● TASK GOAL: Word for word, restate the lines of the listing below from the line with "R14: 33k (3V3, SIG) -> 4.7k (3V3, SIG)" through the line with "VR4: 5k (COM, MID, wiper", and do not include the pictures.

-- TASK MATERIAL follows --

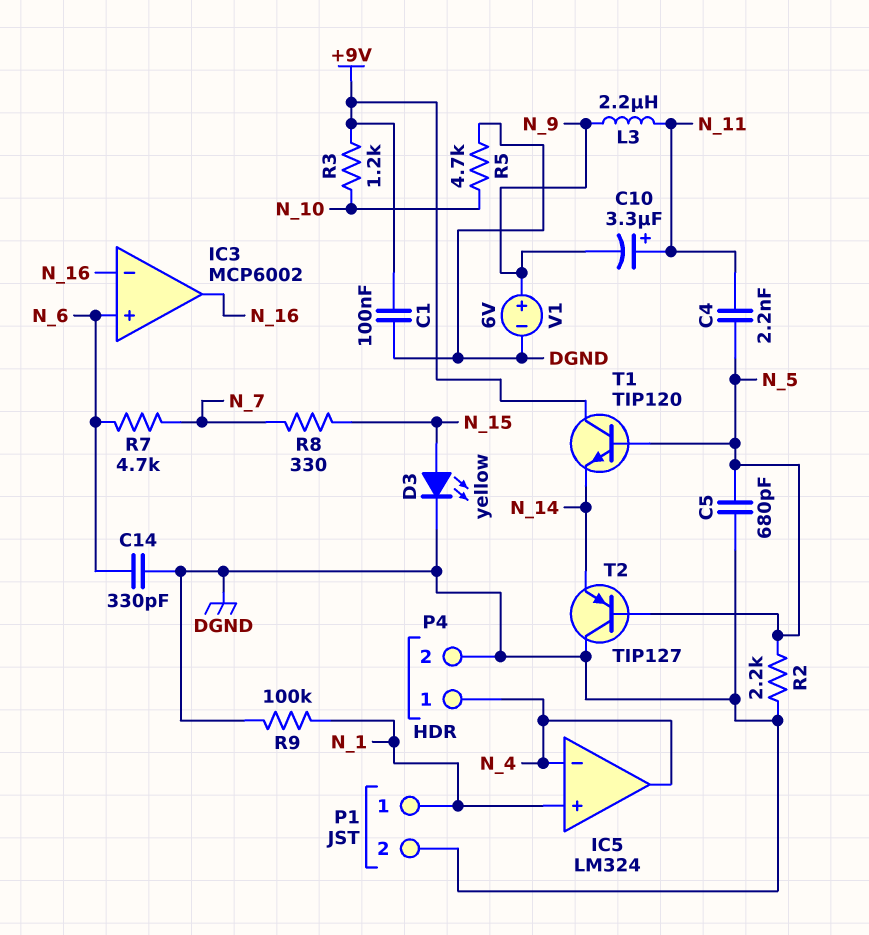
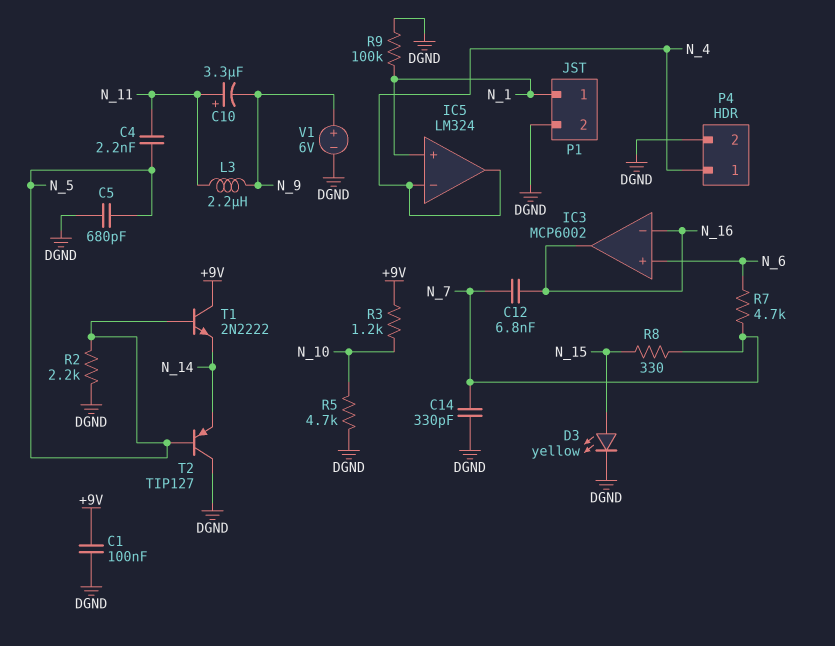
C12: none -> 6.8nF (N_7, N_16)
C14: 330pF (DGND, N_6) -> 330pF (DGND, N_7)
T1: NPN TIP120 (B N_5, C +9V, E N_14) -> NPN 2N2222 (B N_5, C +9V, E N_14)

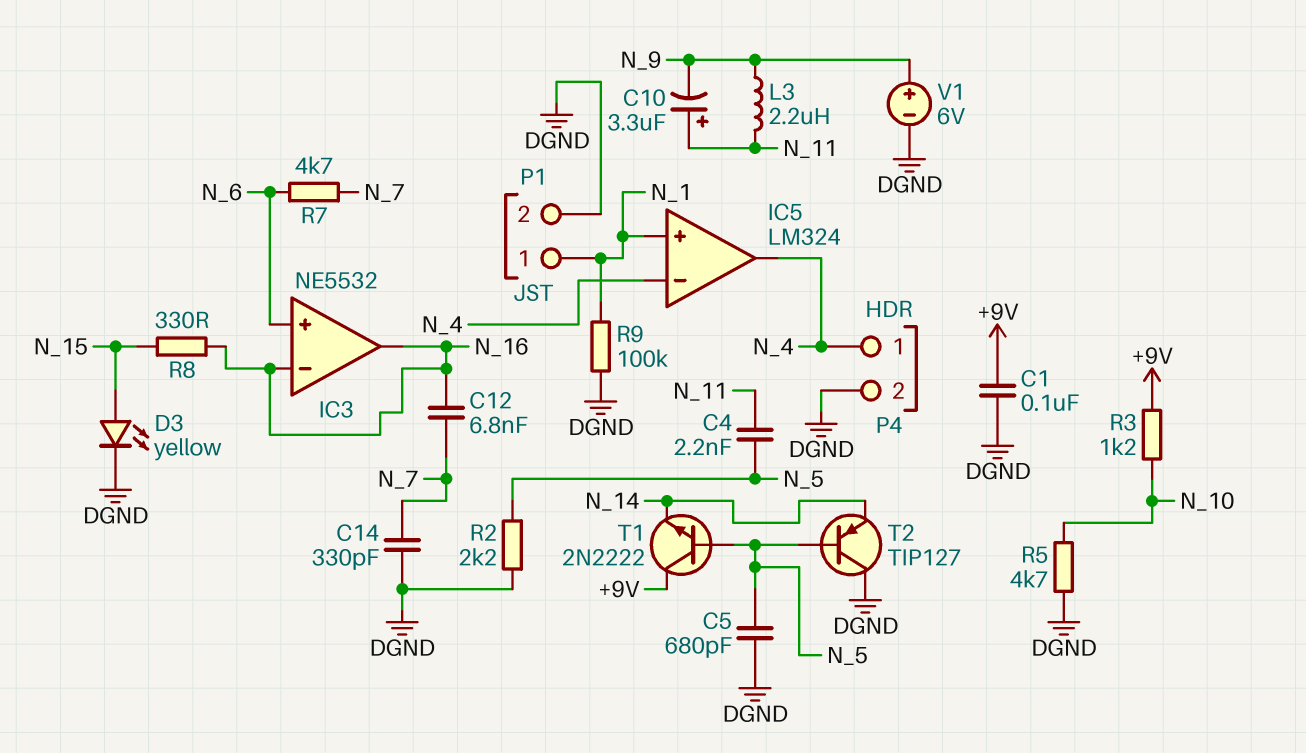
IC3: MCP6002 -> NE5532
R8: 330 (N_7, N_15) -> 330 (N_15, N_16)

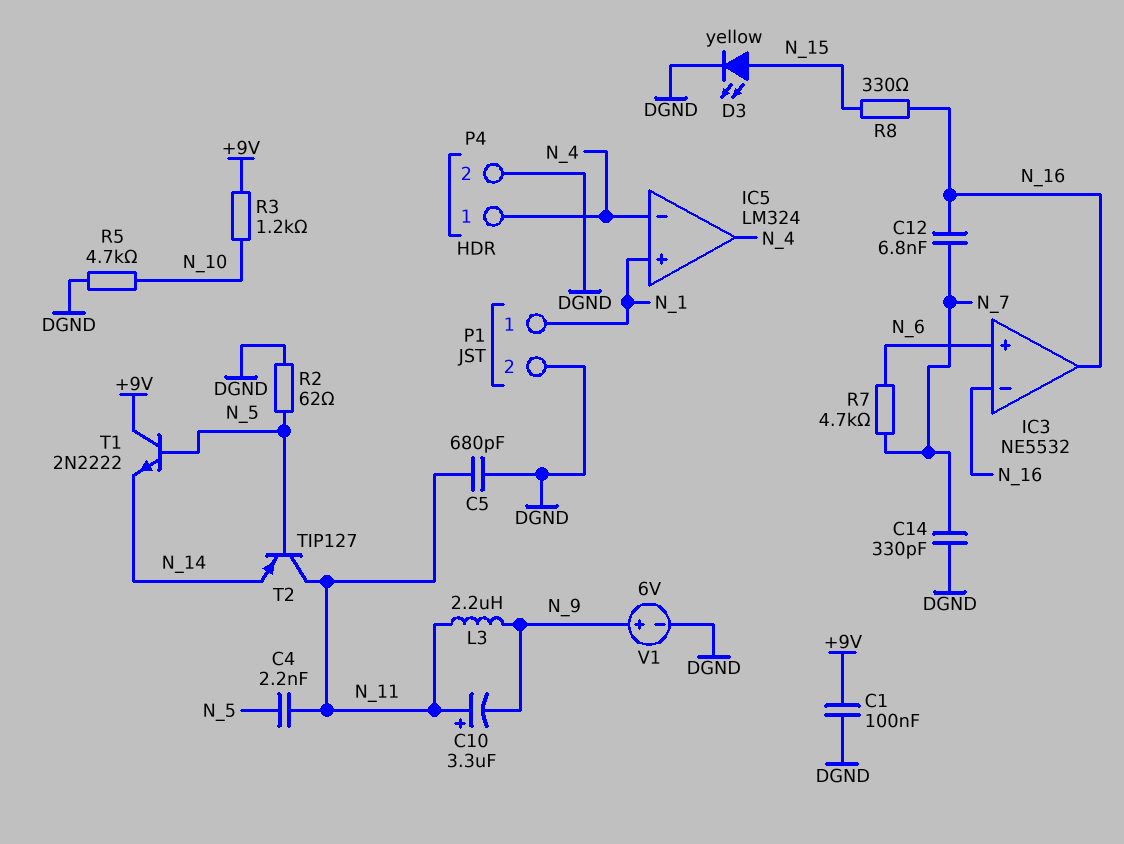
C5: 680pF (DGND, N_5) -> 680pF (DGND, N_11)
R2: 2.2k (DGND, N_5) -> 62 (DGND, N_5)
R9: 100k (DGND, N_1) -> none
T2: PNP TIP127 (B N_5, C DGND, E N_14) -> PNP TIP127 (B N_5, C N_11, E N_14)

-- TASK MATERIAL concluded --
-- TASK MATERIAL follows --

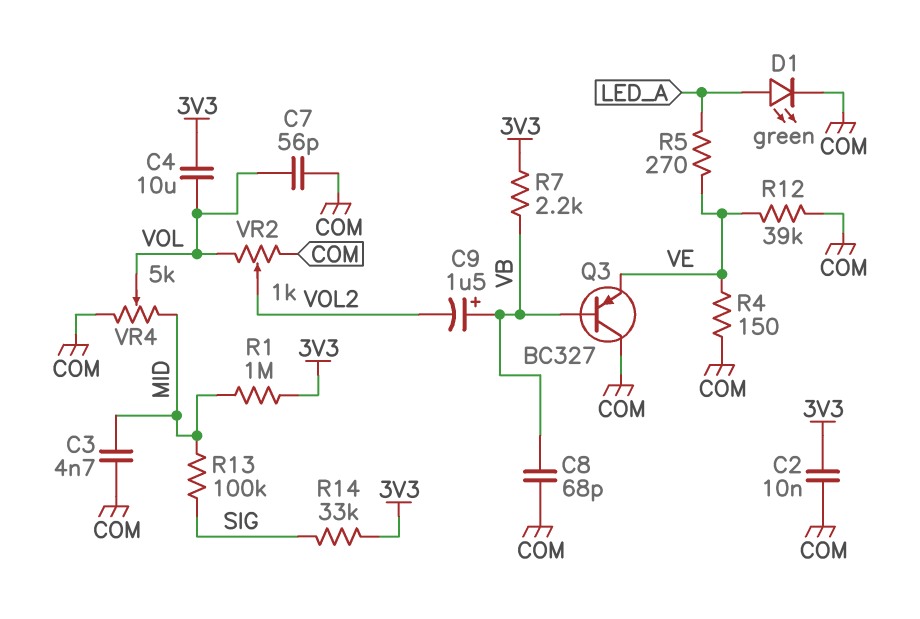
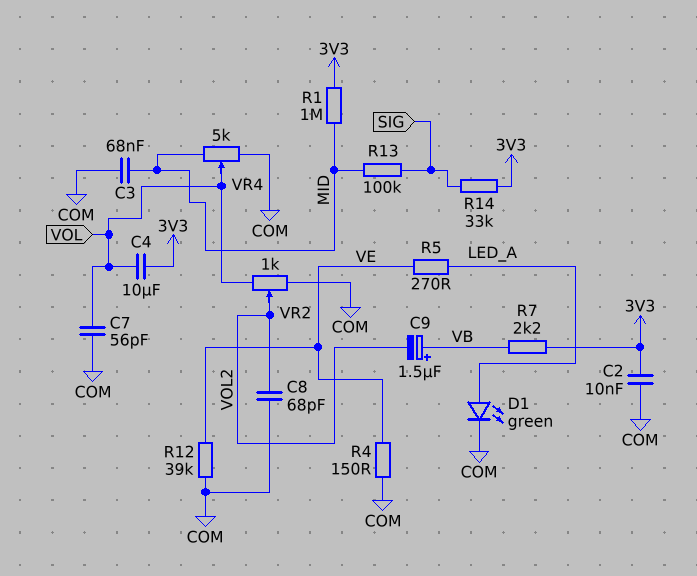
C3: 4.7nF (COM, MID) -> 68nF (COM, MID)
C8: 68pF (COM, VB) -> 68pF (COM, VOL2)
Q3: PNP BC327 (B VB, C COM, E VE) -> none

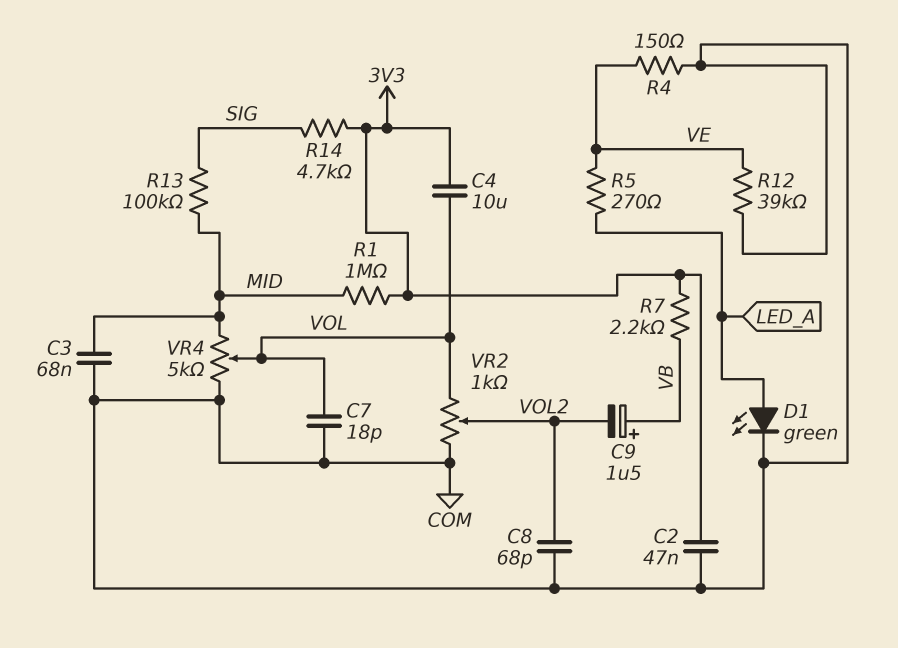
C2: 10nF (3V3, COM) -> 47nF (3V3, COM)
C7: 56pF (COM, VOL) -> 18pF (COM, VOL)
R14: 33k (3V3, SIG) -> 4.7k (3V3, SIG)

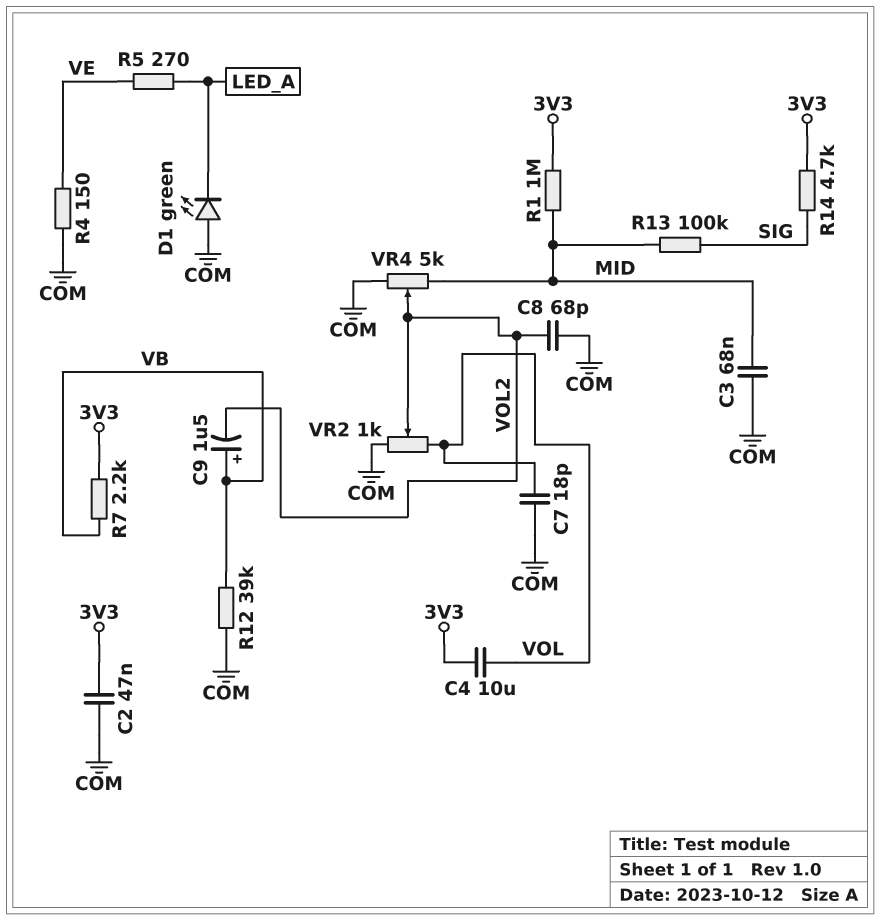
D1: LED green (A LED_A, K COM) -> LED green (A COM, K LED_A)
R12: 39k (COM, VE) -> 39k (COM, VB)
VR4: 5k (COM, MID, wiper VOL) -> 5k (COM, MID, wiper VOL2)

-- TASK MATERIAL concluded --

● RESPONSE AREA:
R14: 33k (3V3, SIG) -> 4.7k (3V3, SIG)

D1: LED green (A LED_A, K COM) -> LED green (A COM, K LED_A)
R12: 39k (COM, VE) -> 39k (COM, VB)
VR4: 5k (COM, MID, wiper VOL) -> 5k (COM, MID, wiper VOL2)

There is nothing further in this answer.